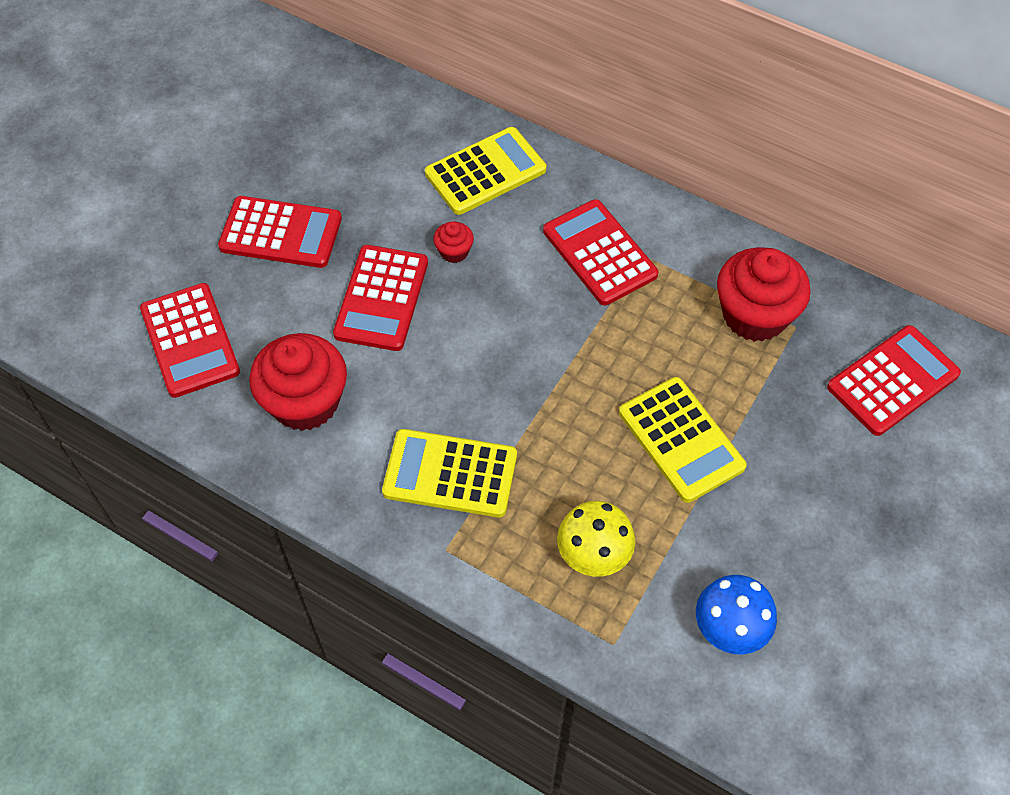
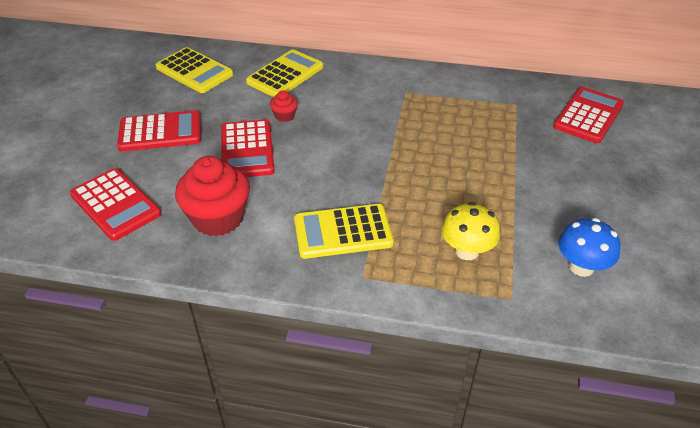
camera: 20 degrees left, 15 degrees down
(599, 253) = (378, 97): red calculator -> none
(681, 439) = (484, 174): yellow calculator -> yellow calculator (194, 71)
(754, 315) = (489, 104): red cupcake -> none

════════════════════

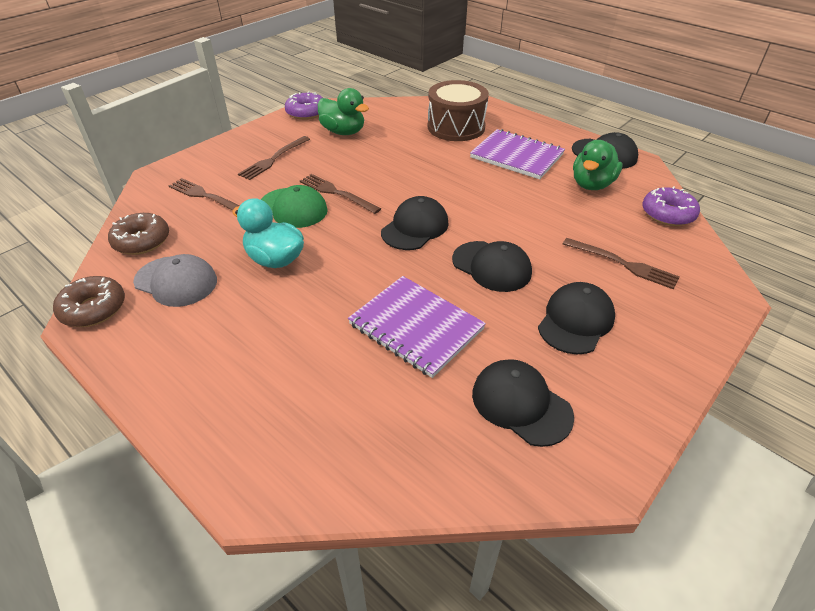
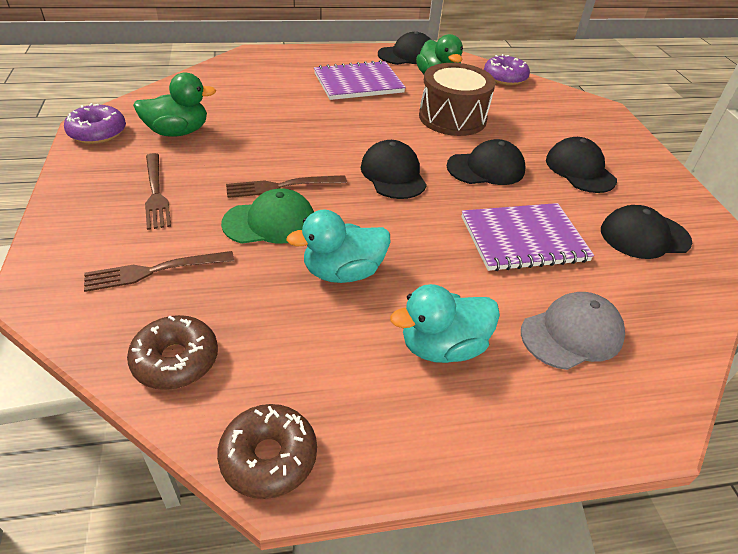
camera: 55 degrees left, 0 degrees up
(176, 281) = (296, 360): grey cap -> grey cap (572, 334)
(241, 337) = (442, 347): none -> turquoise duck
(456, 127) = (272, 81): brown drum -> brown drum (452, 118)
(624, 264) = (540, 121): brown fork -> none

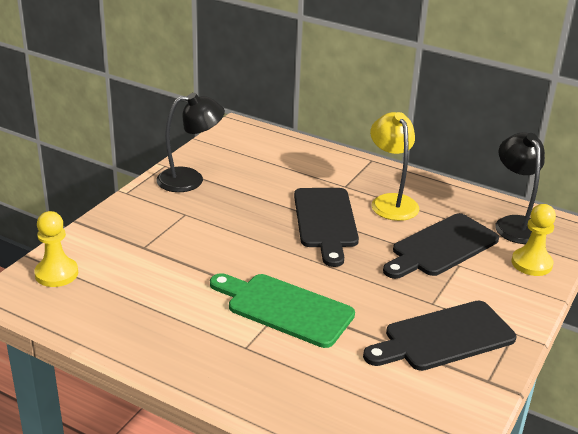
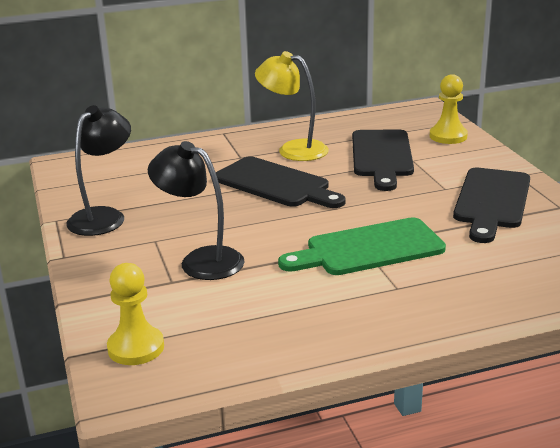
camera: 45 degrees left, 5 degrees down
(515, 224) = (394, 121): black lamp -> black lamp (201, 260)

════════════════════

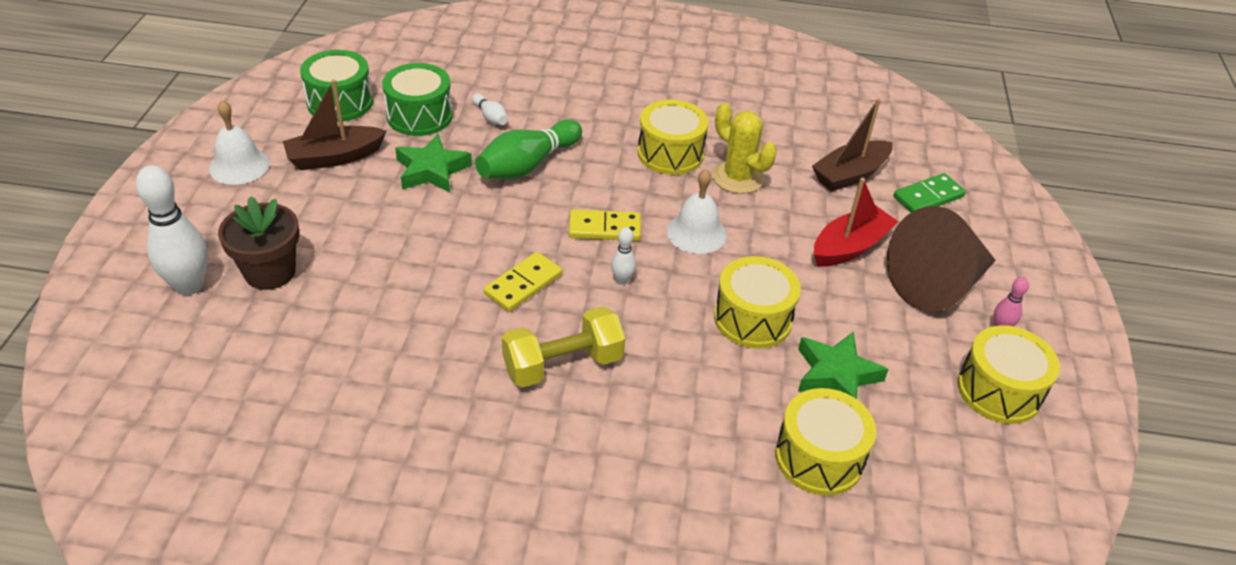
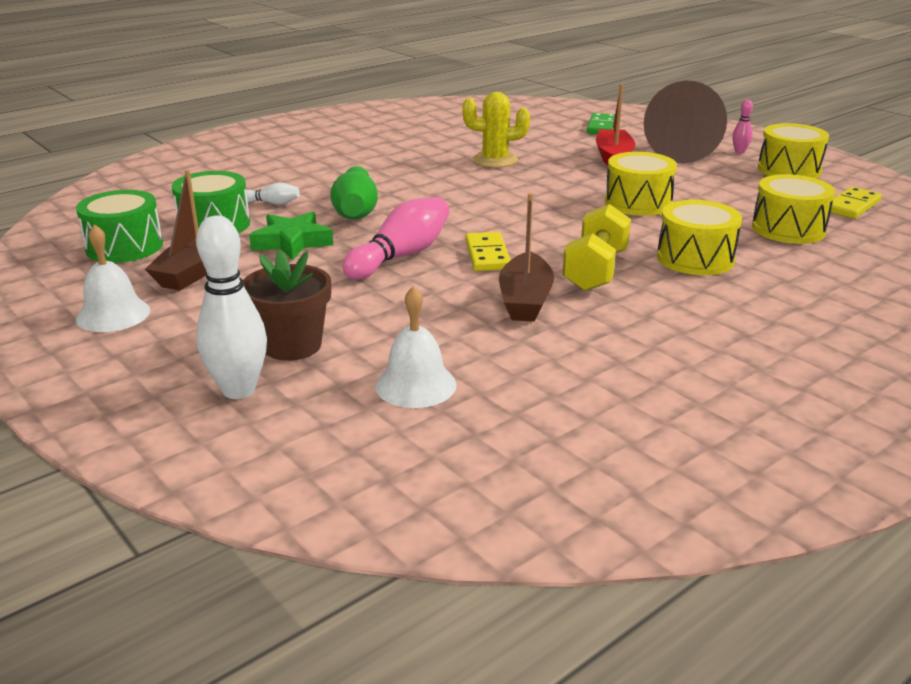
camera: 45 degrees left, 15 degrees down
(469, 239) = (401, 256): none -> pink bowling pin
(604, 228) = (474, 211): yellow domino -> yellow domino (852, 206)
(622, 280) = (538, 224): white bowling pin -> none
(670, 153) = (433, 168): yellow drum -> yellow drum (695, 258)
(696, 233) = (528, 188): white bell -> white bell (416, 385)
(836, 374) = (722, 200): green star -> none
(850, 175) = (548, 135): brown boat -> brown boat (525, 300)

════════════════════

* **Problem to work on**:
Taking the records above, print only and exactly the lines from the line with "(241, 337) = (442, 347): none" to the line with "(515, 224) = (394, 121): black", both kept, and exclude pictures.

* **Solved problem**:
(241, 337) = (442, 347): none -> turquoise duck
(456, 127) = (272, 81): brown drum -> brown drum (452, 118)
(624, 264) = (540, 121): brown fork -> none

camera: 45 degrees left, 5 degrees down
(515, 224) = (394, 121): black lamp -> black lamp (201, 260)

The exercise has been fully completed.